_What is being asked_: Write the data out again exactly, dropping any images it holds.
··········
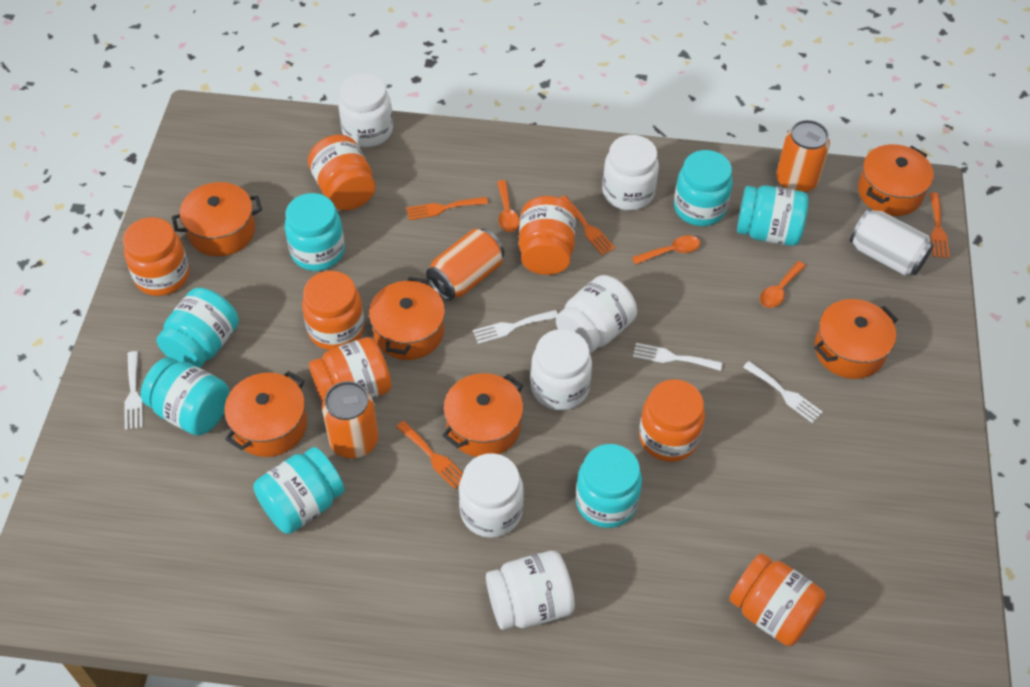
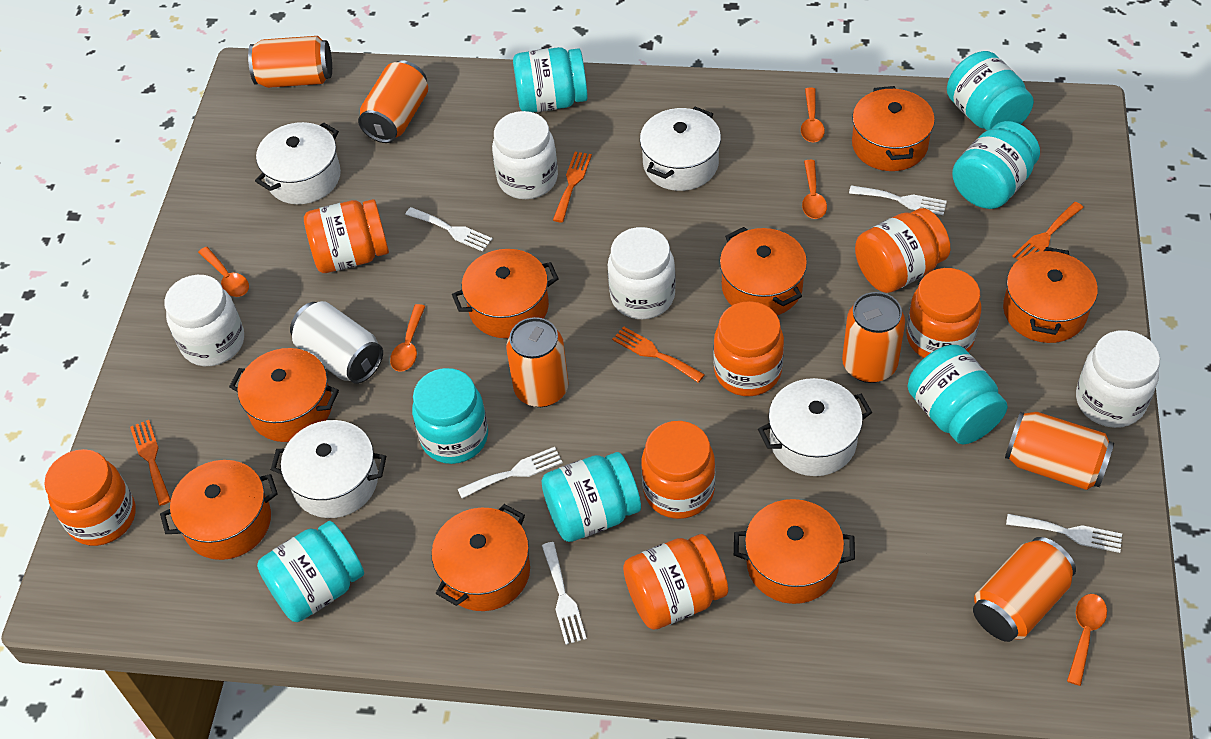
orange can: 3 -> 6
orange pot: 6 -> 8
orange spoon: 3 -> 5
white fork: 4 -> 5
white jar: 6 -> 4
white pot: 0 -> 4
··········
_Written answer_:
orange can: 3 -> 6
orange pot: 6 -> 8
orange spoon: 3 -> 5
white fork: 4 -> 5
white jar: 6 -> 4
white pot: 0 -> 4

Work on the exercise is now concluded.